[Raw data]:

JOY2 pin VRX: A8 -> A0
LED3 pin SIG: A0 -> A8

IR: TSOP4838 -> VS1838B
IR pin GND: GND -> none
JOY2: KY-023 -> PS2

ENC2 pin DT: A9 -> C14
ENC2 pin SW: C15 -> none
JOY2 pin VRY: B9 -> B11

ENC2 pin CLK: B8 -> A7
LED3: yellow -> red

...

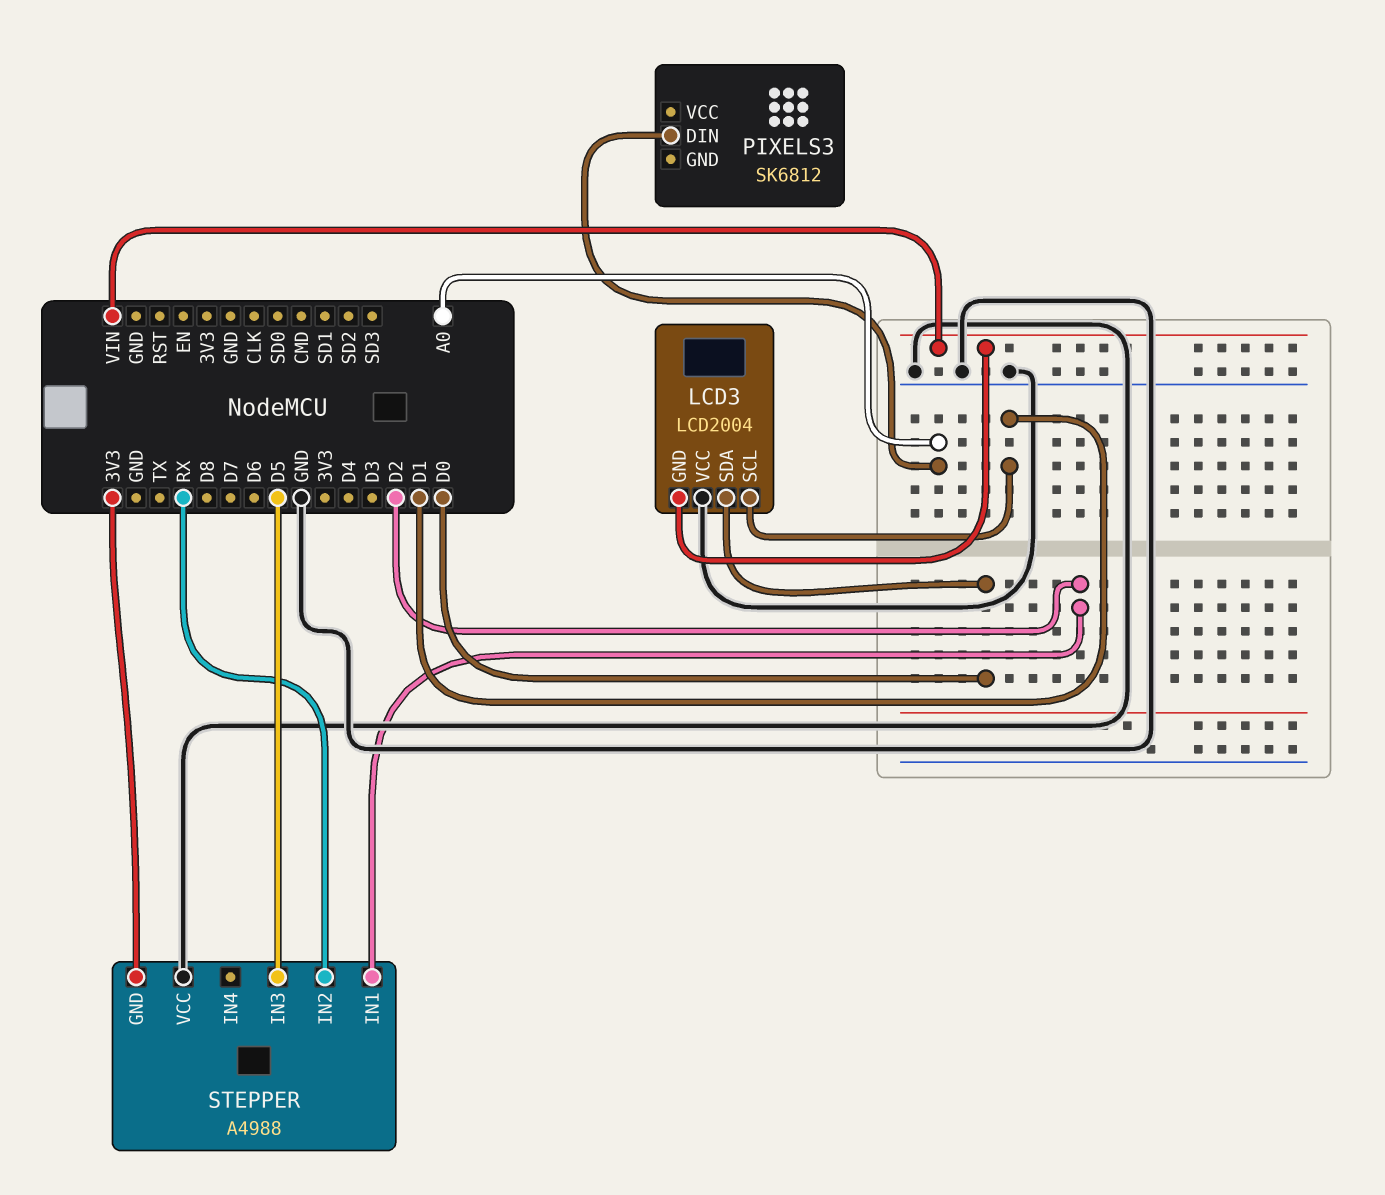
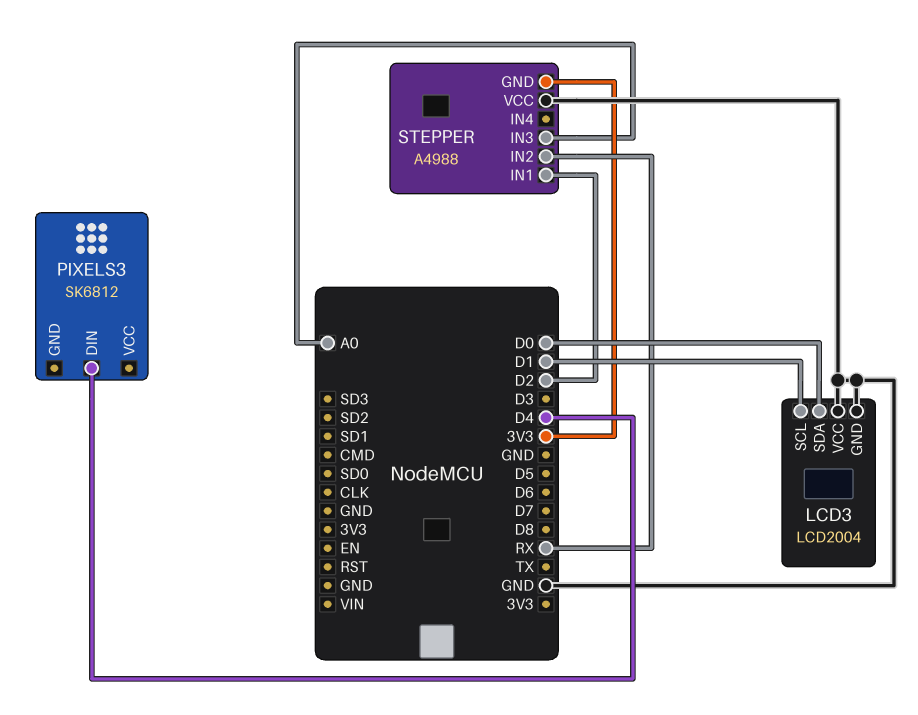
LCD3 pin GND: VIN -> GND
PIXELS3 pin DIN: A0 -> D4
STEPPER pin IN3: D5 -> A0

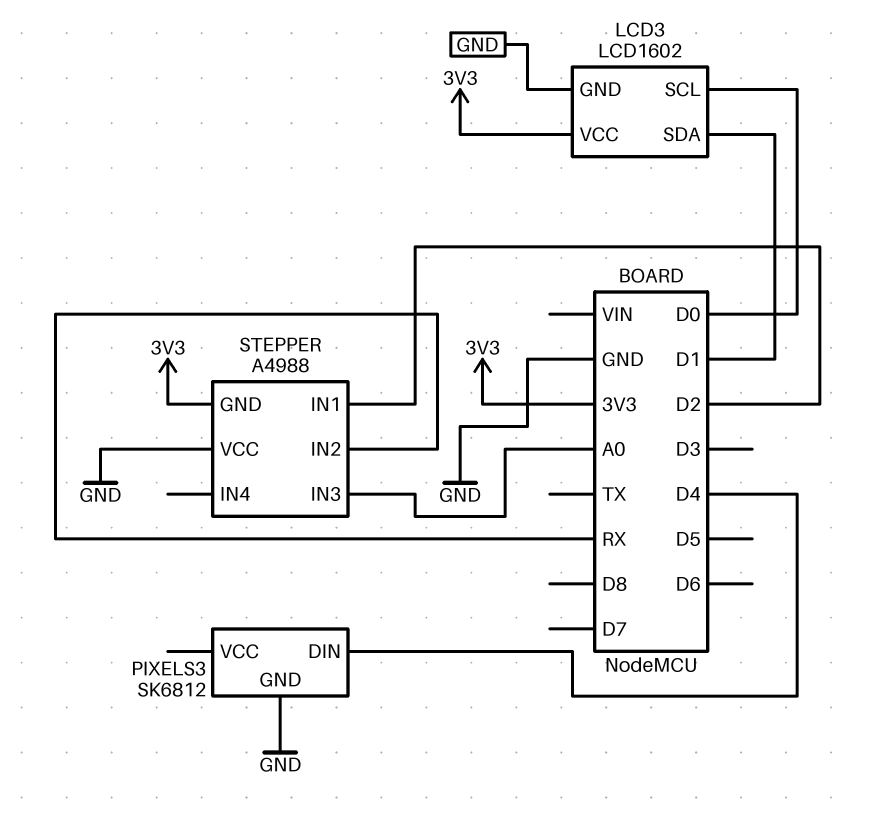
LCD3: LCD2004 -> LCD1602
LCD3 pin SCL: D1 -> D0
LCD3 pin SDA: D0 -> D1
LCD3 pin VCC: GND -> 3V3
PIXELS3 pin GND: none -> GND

[Brief]:
Copy out only the lines of the records above from the one with "JOY2 pin VRX: A8 -> A0" through the one with "LED3: yellow -> red", exactly as they stand, both included.

[Answer]:
JOY2 pin VRX: A8 -> A0
LED3 pin SIG: A0 -> A8

IR: TSOP4838 -> VS1838B
IR pin GND: GND -> none
JOY2: KY-023 -> PS2

ENC2 pin DT: A9 -> C14
ENC2 pin SW: C15 -> none
JOY2 pin VRY: B9 -> B11

ENC2 pin CLK: B8 -> A7
LED3: yellow -> red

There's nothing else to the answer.